__TASK BRIEF__:
Leave out every picture, and return exactly the lines from the line containing "it. Return masks as SVG." through the end of the records below, both inclusive.

(Raw records)
☆ ☆ ☆ ☆ ☆

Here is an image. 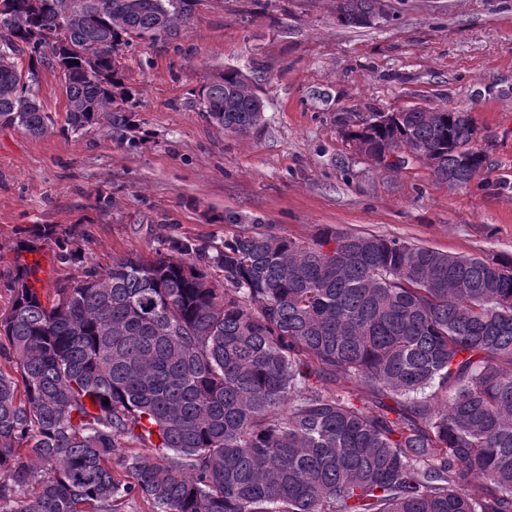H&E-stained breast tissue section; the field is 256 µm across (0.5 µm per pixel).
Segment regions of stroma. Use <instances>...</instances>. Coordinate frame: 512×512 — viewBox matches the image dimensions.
Returning a JSON list of instances; mask_svg holds the SVG:
<instances>
[{"mask_svg":"<svg viewBox=\"0 0 512 512\" xmlns=\"http://www.w3.org/2000/svg\"><path fill=\"white\" fill-rule=\"evenodd\" d=\"M388 5L385 26L352 28L336 0H192L175 35L134 41L120 59L141 121L134 150L104 128L64 132V80L41 69L53 127L33 137L0 125V309L17 244L38 224L87 234L85 262L53 263L51 289L129 253L152 257L160 234L221 244L227 211L306 242L332 228L512 258V0ZM256 64L265 124L239 137L206 123L199 90ZM411 106L470 113L487 166L467 187L423 161L377 165L336 123Z\"/></svg>","mask_w":512,"mask_h":512,"instance_id":"35a3bbf8","label":"stroma"}]
</instances>
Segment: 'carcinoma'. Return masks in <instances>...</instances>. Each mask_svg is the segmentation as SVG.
I'll return each instance as SVG.
<instances>
[{
	"label": "carcinoma",
	"instance_id": "cac0c4a2",
	"mask_svg": "<svg viewBox=\"0 0 512 512\" xmlns=\"http://www.w3.org/2000/svg\"><path fill=\"white\" fill-rule=\"evenodd\" d=\"M371 6L336 0L340 25ZM190 8L0 0V125H54L35 92L47 67L64 78L67 128L106 126L137 148L119 58ZM197 105L227 135L265 121L236 69ZM337 123L376 164L398 149L452 188L486 166L460 108ZM219 221L234 227L219 246L161 234L153 257L89 268L46 301L16 264L0 311V512H117L135 497L151 512H512V259ZM82 239L44 224L17 253L52 241L80 263Z\"/></svg>",
	"mask_w": 512,
	"mask_h": 512
}]
</instances>
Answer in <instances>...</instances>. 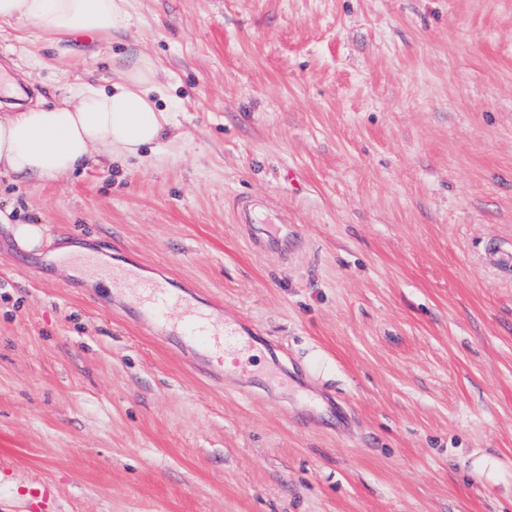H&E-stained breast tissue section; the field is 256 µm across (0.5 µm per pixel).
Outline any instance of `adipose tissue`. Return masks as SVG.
<instances>
[{"label": "adipose tissue", "instance_id": "ef3b65f1", "mask_svg": "<svg viewBox=\"0 0 512 512\" xmlns=\"http://www.w3.org/2000/svg\"><path fill=\"white\" fill-rule=\"evenodd\" d=\"M128 21L126 0H0V27H36L55 47L80 35L110 42ZM157 91L156 66L140 55L108 84L67 81L54 102L12 107L0 113V169L50 180L102 158L140 156L170 125Z\"/></svg>", "mask_w": 512, "mask_h": 512}]
</instances>
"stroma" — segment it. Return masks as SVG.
I'll return each instance as SVG.
<instances>
[{
	"instance_id": "obj_1",
	"label": "stroma",
	"mask_w": 512,
	"mask_h": 512,
	"mask_svg": "<svg viewBox=\"0 0 512 512\" xmlns=\"http://www.w3.org/2000/svg\"><path fill=\"white\" fill-rule=\"evenodd\" d=\"M127 3L82 55L0 33L48 100L144 53L172 112L152 163L0 171V512L44 482L49 512H512V0ZM13 222L192 289L254 358ZM11 231L19 246L25 250H34L42 245L43 231L39 224H15Z\"/></svg>"
}]
</instances>
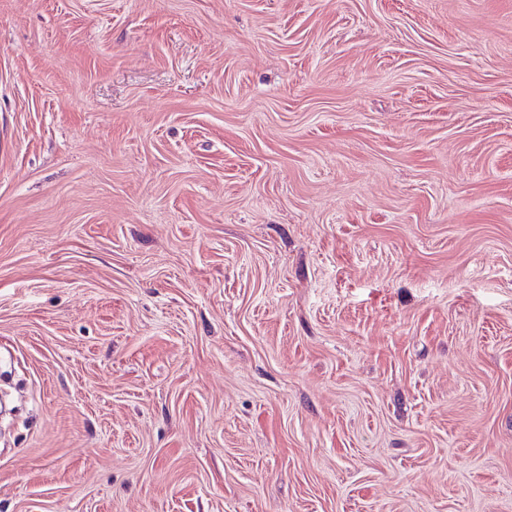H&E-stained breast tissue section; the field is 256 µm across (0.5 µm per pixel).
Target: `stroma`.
<instances>
[{"label": "stroma", "instance_id": "stroma-1", "mask_svg": "<svg viewBox=\"0 0 512 512\" xmlns=\"http://www.w3.org/2000/svg\"><path fill=\"white\" fill-rule=\"evenodd\" d=\"M0 512H512V0H0Z\"/></svg>", "mask_w": 512, "mask_h": 512}]
</instances>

☆ ☆ ☆ ☆ ☆

__WRITTEN ANSWER__:
"stroma" — segment it. Return masks as SVG.
I'll return each instance as SVG.
<instances>
[{
	"instance_id": "obj_1",
	"label": "stroma",
	"mask_w": 512,
	"mask_h": 512,
	"mask_svg": "<svg viewBox=\"0 0 512 512\" xmlns=\"http://www.w3.org/2000/svg\"><path fill=\"white\" fill-rule=\"evenodd\" d=\"M127 3L82 55L0 33L48 100L144 53L172 112L152 163L0 171V512L44 482L49 512H512V0ZM13 222L192 289L254 358ZM11 231L19 246L25 250H34L42 245L43 231L39 224H15Z\"/></svg>"
}]
</instances>
H&E-stained breast tissue section; the field is 256 µm across (0.5 µm per pixel).
Target: `stroma`.
<instances>
[{"label": "stroma", "instance_id": "stroma-1", "mask_svg": "<svg viewBox=\"0 0 512 512\" xmlns=\"http://www.w3.org/2000/svg\"><path fill=\"white\" fill-rule=\"evenodd\" d=\"M0 512H512V0H0Z\"/></svg>", "mask_w": 512, "mask_h": 512}]
</instances>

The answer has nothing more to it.